Give the lines below again exactly, starting with the line that holds "red calculator: 1 -> 0" and going on through the line that holds "pink eraser: 8 -> 6".

# Scene difference descriptions:
____
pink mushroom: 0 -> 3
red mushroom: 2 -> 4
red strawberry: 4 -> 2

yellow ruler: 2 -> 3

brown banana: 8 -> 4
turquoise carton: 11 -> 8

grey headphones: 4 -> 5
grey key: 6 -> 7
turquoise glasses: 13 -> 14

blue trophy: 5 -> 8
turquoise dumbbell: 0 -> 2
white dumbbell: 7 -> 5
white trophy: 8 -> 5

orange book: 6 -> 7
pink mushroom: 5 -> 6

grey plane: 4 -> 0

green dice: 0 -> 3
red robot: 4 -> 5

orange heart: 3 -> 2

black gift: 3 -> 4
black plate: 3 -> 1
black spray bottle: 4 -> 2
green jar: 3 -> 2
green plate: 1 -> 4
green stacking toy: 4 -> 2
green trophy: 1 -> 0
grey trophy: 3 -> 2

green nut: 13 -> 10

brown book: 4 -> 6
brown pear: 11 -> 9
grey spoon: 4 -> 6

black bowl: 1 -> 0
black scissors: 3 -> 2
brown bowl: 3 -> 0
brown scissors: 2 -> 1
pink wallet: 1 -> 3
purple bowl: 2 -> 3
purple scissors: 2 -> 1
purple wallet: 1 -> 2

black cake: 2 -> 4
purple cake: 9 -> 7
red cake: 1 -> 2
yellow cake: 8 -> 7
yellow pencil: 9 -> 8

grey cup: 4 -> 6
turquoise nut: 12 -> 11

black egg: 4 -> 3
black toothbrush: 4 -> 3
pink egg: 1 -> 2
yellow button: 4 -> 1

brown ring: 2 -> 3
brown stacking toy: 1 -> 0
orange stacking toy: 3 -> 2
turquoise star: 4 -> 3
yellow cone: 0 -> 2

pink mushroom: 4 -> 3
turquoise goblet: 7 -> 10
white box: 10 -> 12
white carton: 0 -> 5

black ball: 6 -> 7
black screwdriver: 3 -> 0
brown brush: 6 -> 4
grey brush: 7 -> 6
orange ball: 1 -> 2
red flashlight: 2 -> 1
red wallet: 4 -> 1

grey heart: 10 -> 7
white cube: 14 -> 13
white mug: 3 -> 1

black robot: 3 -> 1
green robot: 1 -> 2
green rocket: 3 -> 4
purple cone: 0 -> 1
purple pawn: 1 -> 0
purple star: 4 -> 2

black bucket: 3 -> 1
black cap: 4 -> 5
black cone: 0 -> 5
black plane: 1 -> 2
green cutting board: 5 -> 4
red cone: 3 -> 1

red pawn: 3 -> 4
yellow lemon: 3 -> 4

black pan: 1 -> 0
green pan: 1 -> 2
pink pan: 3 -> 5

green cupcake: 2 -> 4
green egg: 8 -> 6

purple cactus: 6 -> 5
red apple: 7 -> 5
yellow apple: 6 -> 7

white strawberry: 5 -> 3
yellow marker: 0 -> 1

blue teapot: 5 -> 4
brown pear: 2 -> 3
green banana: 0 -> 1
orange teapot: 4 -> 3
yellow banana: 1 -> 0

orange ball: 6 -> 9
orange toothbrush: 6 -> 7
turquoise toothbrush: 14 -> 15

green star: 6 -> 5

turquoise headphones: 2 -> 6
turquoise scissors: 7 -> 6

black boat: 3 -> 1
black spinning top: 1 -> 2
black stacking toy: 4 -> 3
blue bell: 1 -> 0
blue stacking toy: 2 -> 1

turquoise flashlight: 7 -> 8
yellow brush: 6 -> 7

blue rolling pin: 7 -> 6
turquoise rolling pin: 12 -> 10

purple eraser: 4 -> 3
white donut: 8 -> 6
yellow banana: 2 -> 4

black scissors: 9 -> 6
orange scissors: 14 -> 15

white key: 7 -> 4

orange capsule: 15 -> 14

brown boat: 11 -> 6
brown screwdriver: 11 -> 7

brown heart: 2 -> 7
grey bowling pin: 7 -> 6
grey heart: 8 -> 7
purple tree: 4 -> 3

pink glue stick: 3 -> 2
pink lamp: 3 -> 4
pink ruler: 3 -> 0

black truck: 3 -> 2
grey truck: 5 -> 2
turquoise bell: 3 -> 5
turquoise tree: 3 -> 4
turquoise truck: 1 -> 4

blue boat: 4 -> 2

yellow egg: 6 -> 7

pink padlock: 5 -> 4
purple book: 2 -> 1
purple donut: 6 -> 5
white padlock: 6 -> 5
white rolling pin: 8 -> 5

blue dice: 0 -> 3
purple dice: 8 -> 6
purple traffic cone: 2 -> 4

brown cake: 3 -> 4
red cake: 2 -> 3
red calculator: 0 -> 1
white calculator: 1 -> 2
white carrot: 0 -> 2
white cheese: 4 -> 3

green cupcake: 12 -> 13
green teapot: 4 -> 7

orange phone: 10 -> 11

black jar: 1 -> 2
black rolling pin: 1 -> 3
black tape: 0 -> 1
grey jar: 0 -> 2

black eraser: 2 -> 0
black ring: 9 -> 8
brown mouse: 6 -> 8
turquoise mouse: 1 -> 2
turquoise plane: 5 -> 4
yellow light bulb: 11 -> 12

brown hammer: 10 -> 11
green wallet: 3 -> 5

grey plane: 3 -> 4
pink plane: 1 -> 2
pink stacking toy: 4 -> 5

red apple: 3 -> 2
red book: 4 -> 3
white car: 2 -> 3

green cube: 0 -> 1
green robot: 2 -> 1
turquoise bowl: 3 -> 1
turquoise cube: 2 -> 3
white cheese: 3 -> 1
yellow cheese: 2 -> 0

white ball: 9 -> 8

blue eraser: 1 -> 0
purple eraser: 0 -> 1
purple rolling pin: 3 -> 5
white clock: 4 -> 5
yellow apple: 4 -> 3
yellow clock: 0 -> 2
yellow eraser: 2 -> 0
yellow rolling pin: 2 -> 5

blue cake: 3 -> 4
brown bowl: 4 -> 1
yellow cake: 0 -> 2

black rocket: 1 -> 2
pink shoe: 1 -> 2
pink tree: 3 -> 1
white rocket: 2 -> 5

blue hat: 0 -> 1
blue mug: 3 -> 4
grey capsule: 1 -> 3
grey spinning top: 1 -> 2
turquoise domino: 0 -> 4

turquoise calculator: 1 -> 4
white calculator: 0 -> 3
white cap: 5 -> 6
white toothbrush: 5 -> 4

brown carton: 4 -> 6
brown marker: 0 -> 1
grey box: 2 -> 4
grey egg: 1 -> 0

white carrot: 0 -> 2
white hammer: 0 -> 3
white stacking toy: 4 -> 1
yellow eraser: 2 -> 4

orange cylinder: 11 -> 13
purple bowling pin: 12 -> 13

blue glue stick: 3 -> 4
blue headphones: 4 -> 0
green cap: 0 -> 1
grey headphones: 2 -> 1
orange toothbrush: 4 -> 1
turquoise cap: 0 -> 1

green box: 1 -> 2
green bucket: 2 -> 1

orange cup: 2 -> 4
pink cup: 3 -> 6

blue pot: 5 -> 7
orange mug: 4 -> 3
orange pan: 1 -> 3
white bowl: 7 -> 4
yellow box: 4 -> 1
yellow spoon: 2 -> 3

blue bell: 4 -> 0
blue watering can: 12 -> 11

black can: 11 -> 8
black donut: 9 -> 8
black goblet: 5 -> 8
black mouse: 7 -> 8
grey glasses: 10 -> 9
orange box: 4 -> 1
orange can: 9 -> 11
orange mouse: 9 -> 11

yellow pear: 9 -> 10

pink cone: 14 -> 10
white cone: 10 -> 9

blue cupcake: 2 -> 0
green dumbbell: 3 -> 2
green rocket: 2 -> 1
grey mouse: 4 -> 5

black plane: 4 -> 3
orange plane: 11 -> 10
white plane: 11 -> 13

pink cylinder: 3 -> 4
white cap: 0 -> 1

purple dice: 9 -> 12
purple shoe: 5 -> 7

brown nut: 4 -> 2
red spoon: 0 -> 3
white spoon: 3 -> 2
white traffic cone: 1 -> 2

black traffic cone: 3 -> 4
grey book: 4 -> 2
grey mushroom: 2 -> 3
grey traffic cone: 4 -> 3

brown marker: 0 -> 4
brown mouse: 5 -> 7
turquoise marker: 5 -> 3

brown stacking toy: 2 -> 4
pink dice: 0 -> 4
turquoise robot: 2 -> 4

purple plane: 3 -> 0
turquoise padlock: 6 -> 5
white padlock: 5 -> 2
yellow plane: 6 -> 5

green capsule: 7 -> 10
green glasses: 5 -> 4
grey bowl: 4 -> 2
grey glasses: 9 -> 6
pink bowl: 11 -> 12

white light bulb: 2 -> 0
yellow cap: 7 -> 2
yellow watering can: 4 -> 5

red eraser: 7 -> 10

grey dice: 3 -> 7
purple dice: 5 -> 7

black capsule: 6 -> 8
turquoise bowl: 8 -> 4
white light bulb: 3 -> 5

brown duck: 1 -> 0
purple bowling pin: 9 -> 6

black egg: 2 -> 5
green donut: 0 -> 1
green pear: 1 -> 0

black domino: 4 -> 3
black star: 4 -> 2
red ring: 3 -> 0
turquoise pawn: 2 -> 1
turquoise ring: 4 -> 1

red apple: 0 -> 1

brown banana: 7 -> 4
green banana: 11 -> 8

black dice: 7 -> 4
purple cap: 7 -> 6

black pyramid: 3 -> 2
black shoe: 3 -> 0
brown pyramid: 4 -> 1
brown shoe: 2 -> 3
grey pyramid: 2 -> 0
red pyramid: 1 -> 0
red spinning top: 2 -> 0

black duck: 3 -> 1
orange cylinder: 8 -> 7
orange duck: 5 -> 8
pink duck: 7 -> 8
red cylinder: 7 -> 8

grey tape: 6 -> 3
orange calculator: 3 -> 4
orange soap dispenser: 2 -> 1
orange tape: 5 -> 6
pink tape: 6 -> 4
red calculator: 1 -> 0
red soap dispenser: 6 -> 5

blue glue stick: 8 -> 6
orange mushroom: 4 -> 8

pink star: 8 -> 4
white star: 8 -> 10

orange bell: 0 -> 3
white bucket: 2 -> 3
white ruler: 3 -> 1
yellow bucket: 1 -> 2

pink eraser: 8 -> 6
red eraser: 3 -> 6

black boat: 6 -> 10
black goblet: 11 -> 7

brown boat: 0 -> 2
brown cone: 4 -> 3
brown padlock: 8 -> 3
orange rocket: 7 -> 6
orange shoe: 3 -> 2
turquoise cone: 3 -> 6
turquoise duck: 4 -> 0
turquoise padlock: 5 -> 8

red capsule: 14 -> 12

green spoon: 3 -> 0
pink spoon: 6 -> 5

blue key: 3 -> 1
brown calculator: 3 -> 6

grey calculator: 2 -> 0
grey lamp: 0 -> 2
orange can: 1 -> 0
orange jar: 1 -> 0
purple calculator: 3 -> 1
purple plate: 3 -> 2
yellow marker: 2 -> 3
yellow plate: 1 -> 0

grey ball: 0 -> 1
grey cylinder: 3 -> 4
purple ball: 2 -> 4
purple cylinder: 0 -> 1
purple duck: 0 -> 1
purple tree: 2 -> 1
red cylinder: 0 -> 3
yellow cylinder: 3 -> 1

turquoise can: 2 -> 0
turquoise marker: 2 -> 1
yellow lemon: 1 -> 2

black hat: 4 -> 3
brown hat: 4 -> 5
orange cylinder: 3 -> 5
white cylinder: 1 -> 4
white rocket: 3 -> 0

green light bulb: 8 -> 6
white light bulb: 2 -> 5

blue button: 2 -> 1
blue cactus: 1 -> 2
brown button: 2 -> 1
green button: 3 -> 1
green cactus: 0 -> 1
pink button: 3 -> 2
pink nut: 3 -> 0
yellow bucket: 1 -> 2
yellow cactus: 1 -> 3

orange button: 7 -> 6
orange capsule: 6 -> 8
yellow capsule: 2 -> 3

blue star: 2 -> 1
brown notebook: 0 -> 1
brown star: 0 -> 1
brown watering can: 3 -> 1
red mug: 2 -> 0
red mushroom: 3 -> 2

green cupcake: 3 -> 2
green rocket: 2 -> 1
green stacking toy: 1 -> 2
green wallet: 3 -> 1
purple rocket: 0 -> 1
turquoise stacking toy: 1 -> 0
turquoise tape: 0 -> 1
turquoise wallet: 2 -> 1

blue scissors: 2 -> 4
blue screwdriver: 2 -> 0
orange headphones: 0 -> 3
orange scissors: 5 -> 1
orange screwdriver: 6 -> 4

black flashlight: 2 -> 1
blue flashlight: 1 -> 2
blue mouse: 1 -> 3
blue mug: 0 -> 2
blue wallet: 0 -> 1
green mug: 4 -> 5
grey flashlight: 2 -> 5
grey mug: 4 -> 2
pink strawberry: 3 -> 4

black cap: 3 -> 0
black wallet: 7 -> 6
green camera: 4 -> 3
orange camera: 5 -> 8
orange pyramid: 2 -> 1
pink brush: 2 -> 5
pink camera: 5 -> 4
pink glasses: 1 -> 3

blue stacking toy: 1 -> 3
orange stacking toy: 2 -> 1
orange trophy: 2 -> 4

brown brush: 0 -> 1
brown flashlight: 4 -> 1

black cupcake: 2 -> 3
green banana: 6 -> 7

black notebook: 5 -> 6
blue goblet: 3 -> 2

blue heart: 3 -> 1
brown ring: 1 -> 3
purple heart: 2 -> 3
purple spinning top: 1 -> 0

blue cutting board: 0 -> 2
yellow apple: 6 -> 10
____
# Solution:
red calculator: 1 -> 0
red soap dispenser: 6 -> 5

blue glue stick: 8 -> 6
orange mushroom: 4 -> 8

pink star: 8 -> 4
white star: 8 -> 10

orange bell: 0 -> 3
white bucket: 2 -> 3
white ruler: 3 -> 1
yellow bucket: 1 -> 2

pink eraser: 8 -> 6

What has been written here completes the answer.